DIRECTIONS FOR THIS TASK - Below are the entries to work from; restate word for word the portion that opens with the line containing "(686, 662) = (204, 664): red" and closes with the line containing "(736, 491) = (329, 519): yellow tape -> none", keeping both.
Top of SUPPLIED MATERIAL
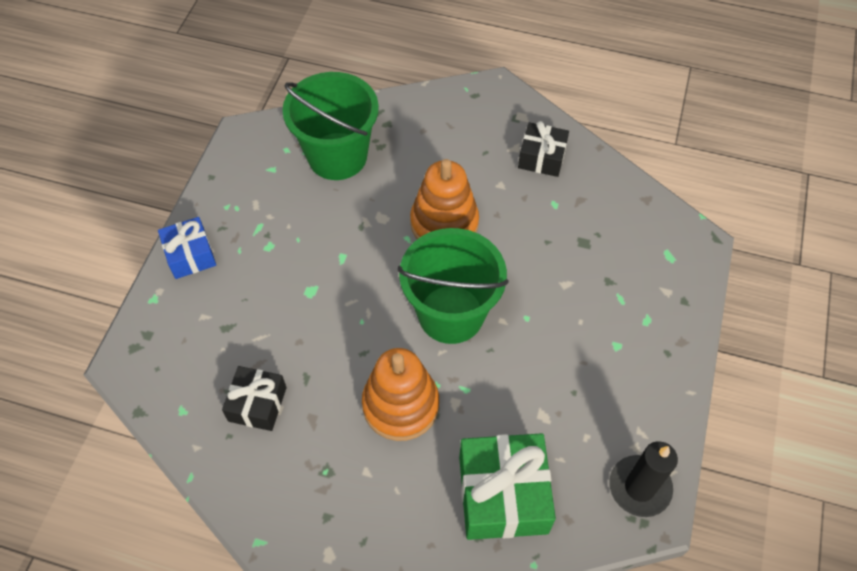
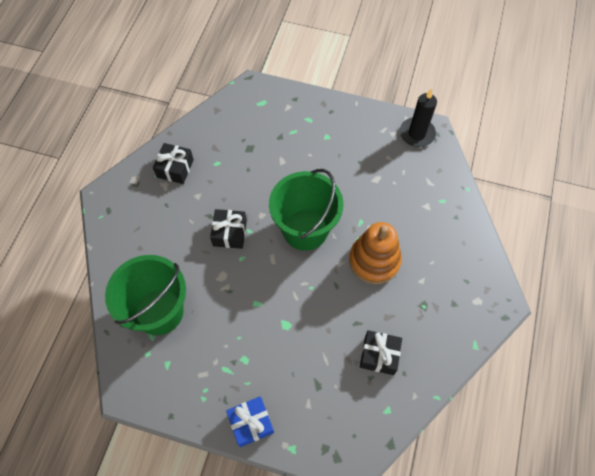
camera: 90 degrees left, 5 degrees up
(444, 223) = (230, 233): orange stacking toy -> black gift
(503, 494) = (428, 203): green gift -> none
Bottom of SUPPLIED MATERIAL
Top of SUPPLIED MATERIAL
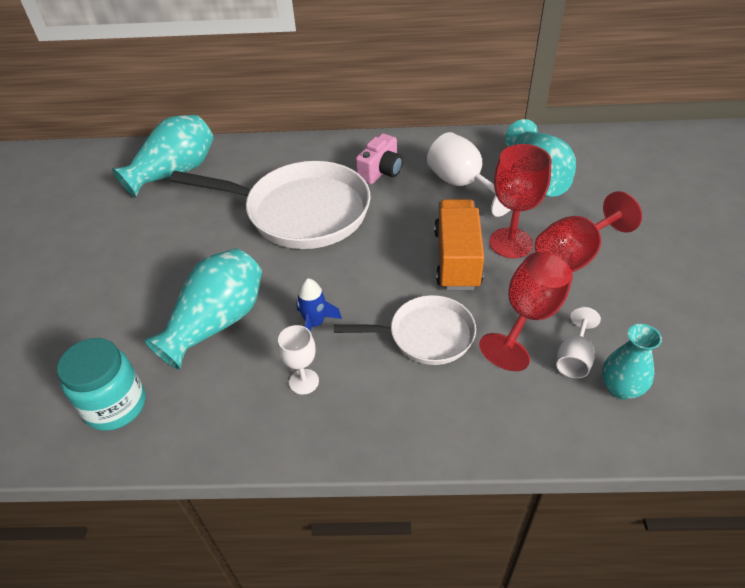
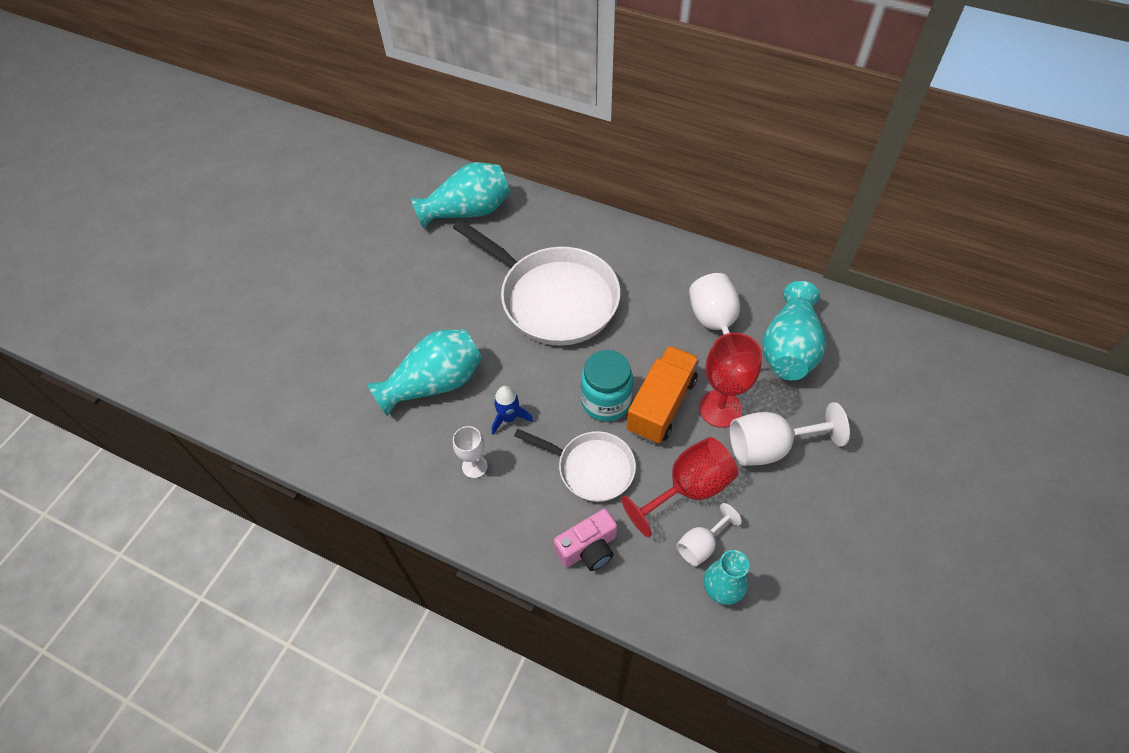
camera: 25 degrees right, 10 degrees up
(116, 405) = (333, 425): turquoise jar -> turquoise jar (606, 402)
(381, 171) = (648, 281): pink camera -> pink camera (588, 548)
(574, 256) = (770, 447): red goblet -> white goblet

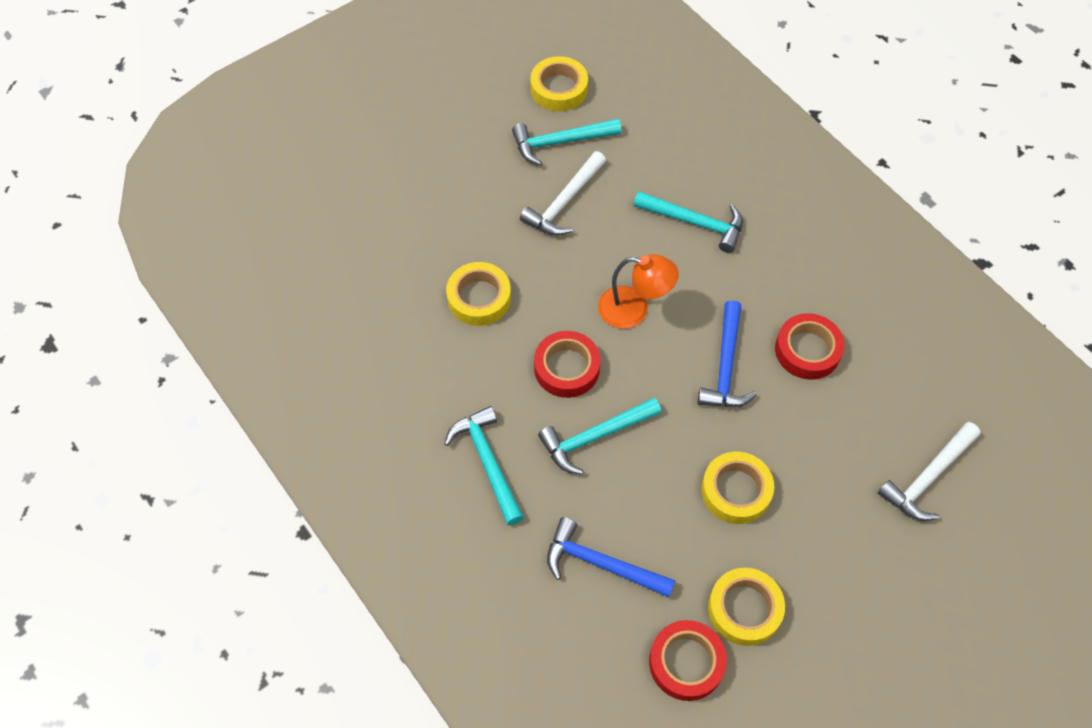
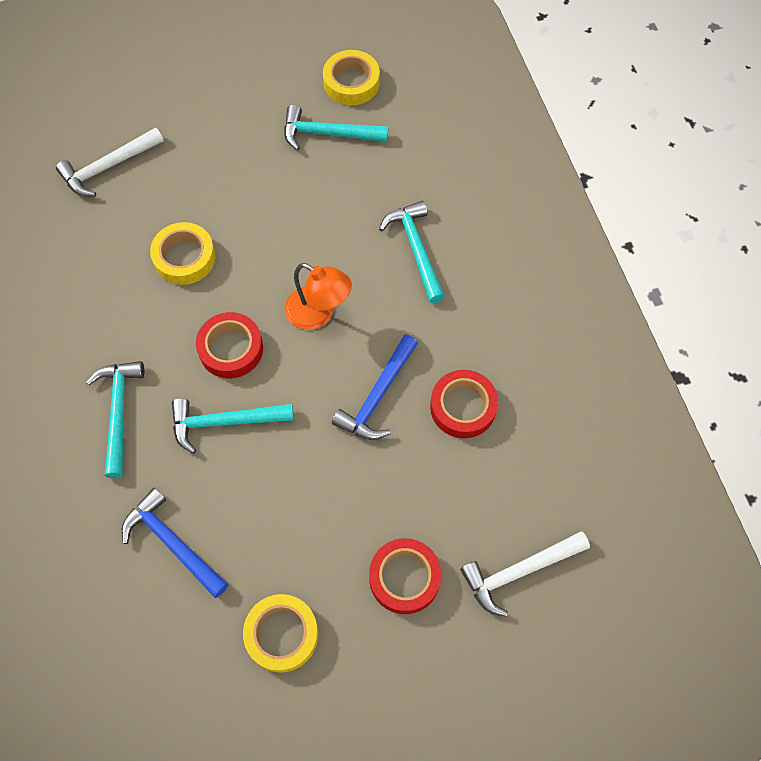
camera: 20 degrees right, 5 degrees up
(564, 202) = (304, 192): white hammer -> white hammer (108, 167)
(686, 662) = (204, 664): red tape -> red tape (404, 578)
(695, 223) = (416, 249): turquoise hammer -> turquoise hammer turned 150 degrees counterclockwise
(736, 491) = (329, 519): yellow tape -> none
Bottom of SUPPLIED MATERIAL
Top of SUPPLIED MATERIAL
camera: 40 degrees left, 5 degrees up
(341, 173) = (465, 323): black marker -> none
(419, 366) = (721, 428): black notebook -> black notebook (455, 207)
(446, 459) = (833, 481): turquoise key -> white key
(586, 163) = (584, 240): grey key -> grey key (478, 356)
Bottom of SUPPLIED MATERIAL
RESULT FOR THIS EXERCISE -
(686, 662) = (204, 664): red tape -> red tape (404, 578)
(695, 223) = (416, 249): turquoise hammer -> turquoise hammer turned 150 degrees counterclockwise
(736, 491) = (329, 519): yellow tape -> none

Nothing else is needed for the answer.